■ The task: Check every line of the material for the word "none". Copy those that have it.

■ Dataset records:
BEGIN
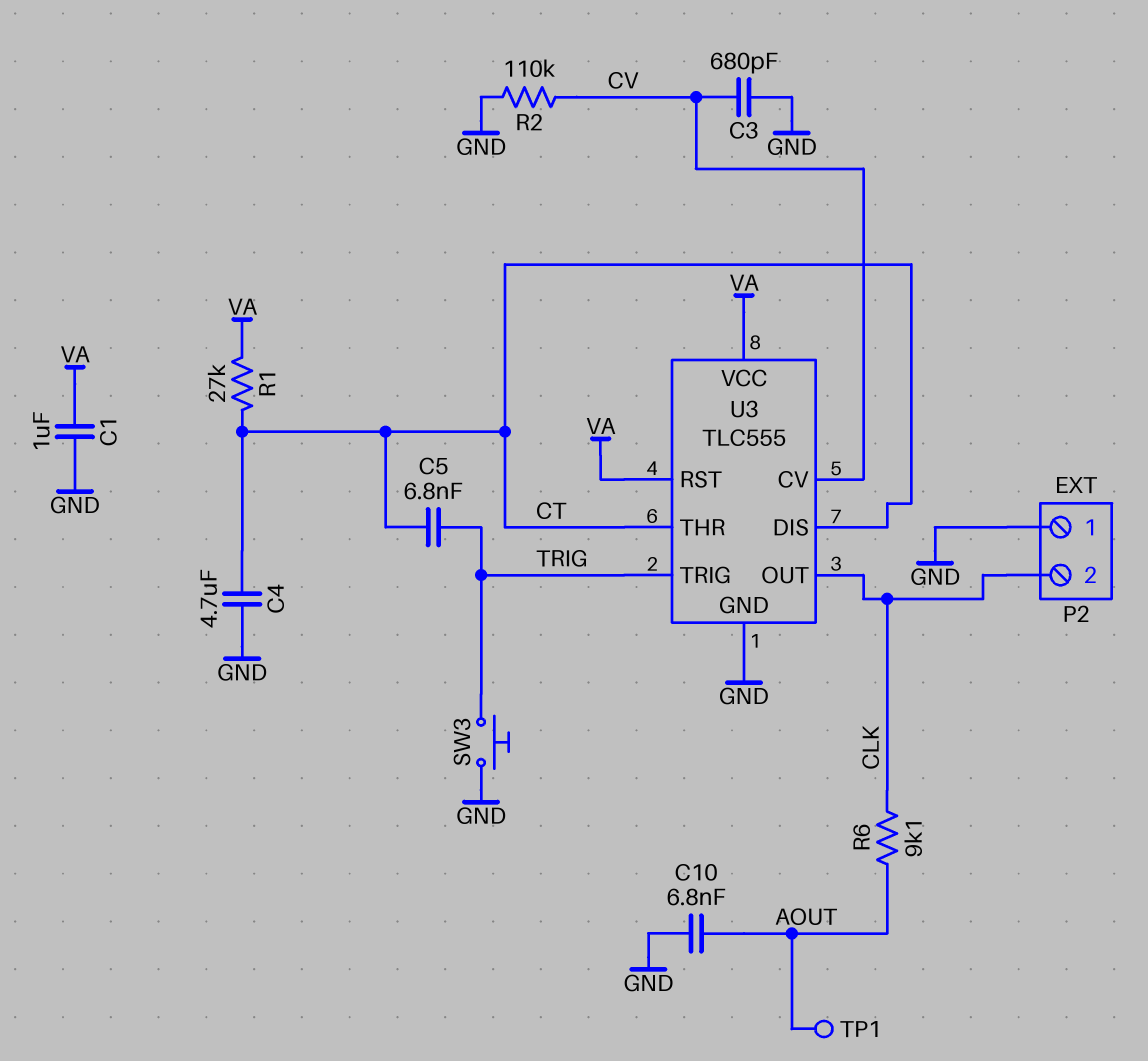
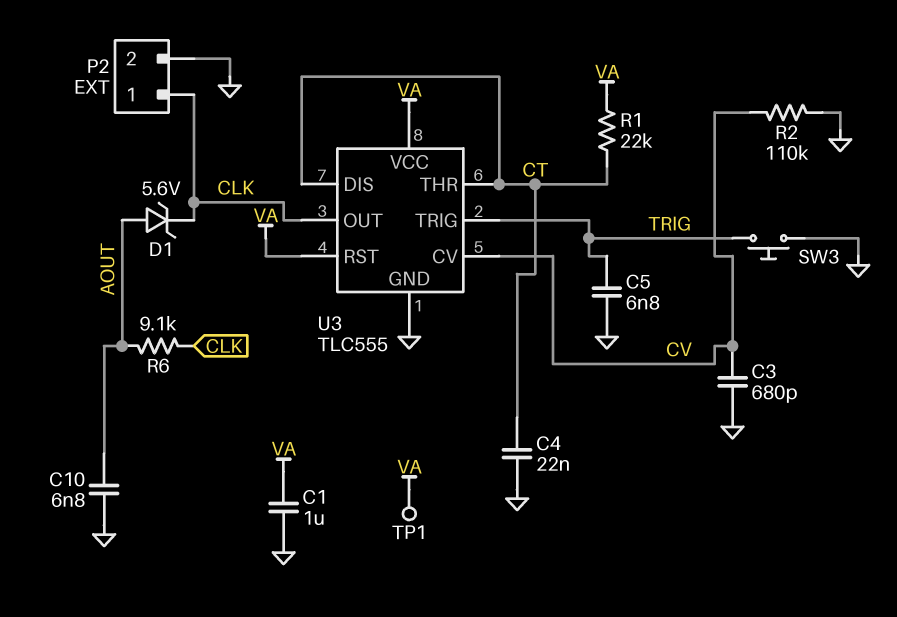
C4: 4.7uF (CT, GND) -> 22nF (CT, GND)
C5: 6.8nF (CT, TRIG) -> 6.8nF (GND, TRIG)
D1: none -> zener 5.6V (A AOUT, K CLK)
P2 pin 1: GND -> CLK
P2 pin 2: CLK -> GND
R1: 27k (CT, VA) -> 22k (CT, VA)
TP1: test point (AOUT) -> test point (VA)

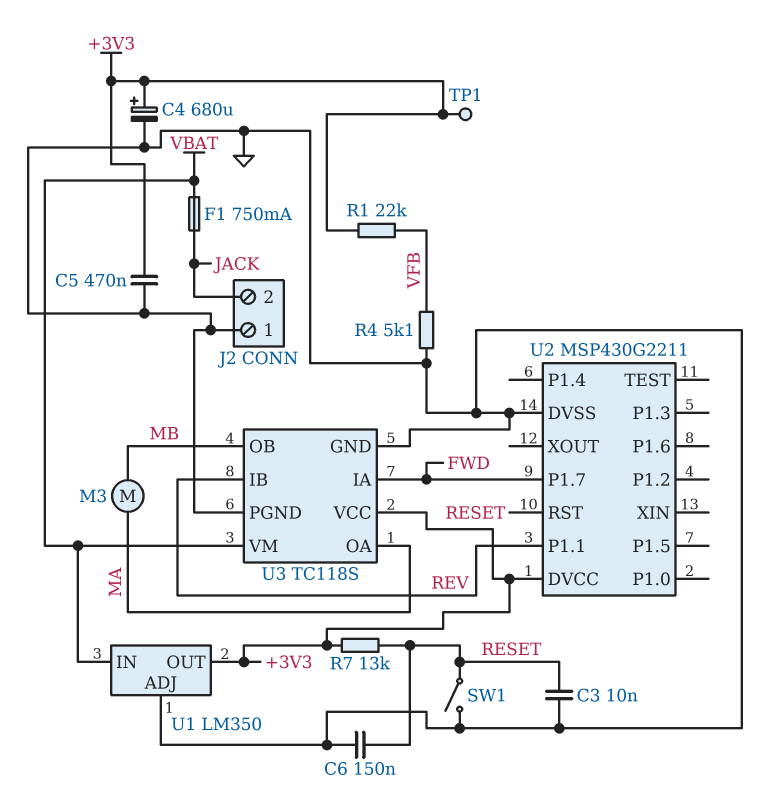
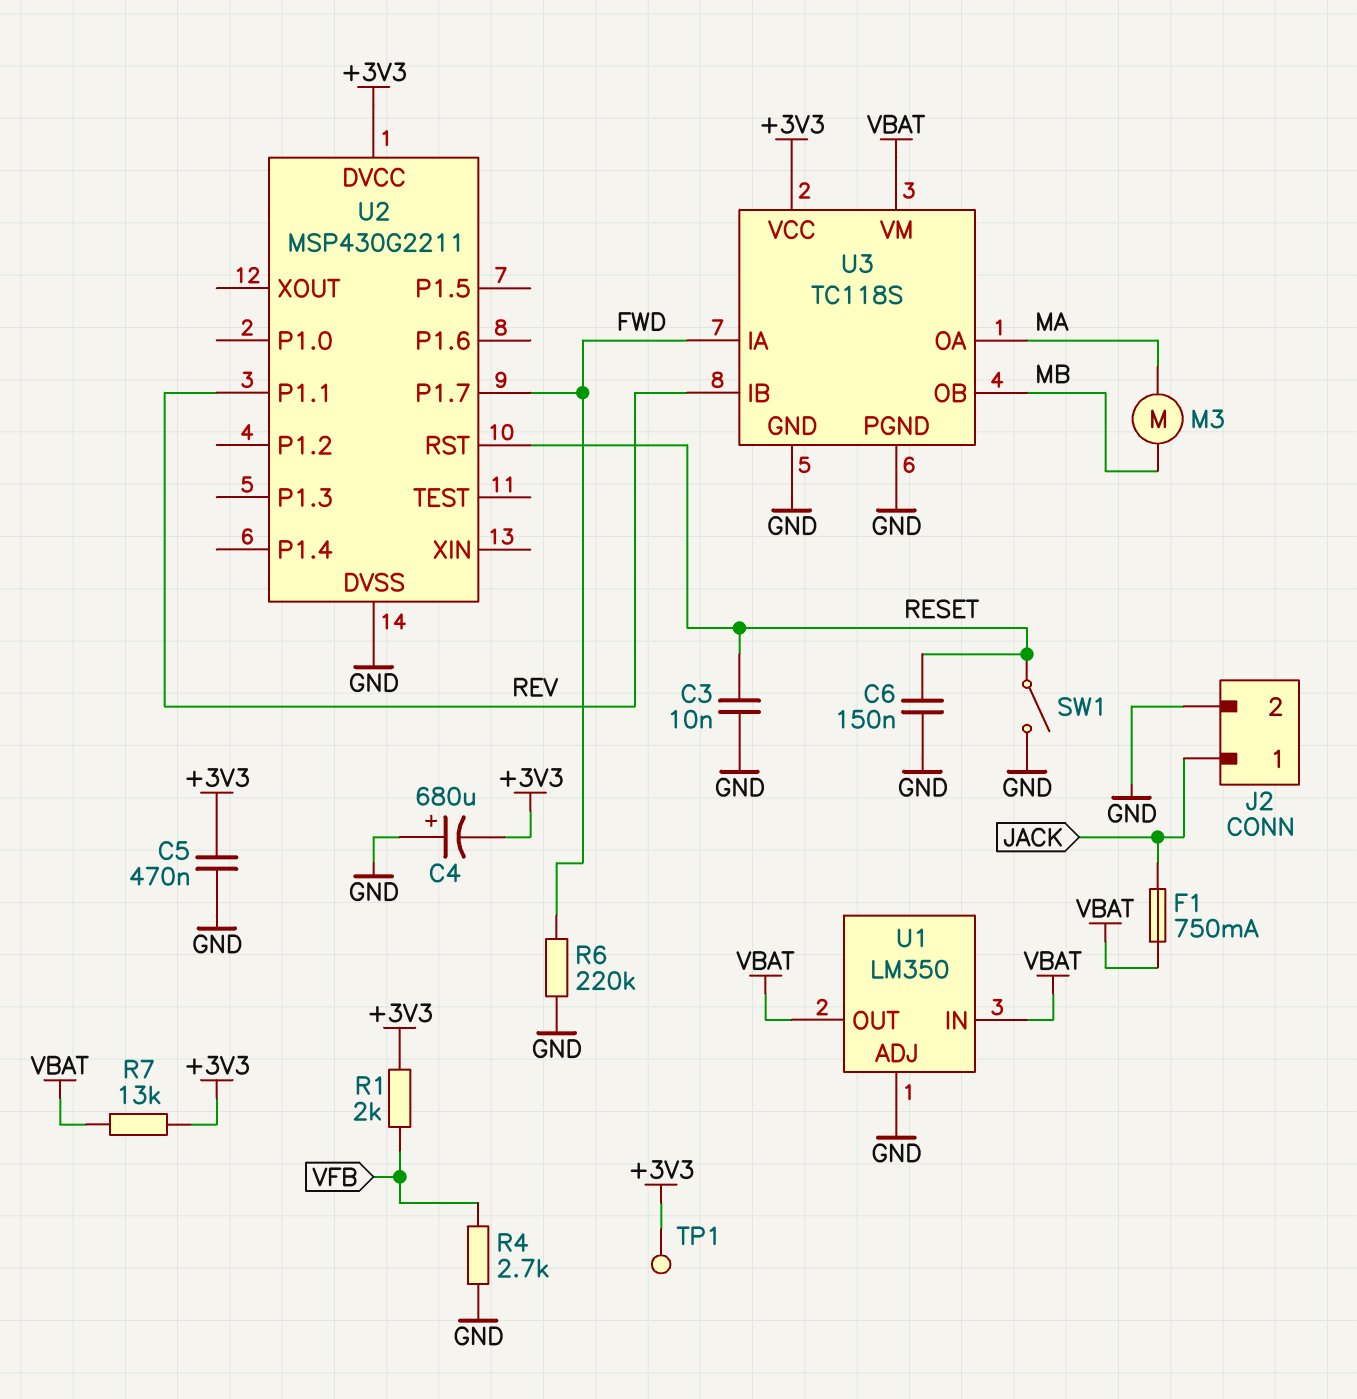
C4: 680uF (plus +3V3, minus GND) -> 680uF (plus GND, minus +3V3)
J2 pin 1: GND -> JACK
J2 pin 2: JACK -> GND
R1: 22k (+3V3, VFB) -> 2k (+3V3, VFB)
R4: 5.1k (GND, VFB) -> 2.7k (GND, VFB)
R6: none -> 220k (FWD, GND)
R7: 13k (+3V3, RESET) -> 13k (+3V3, VBAT)
U1 pin OUT: +3V3 -> VBAT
END
■ Solution to this problem:
D1: none -> zener 5.6V (A AOUT, K CLK)
R6: none -> 220k (FWD, GND)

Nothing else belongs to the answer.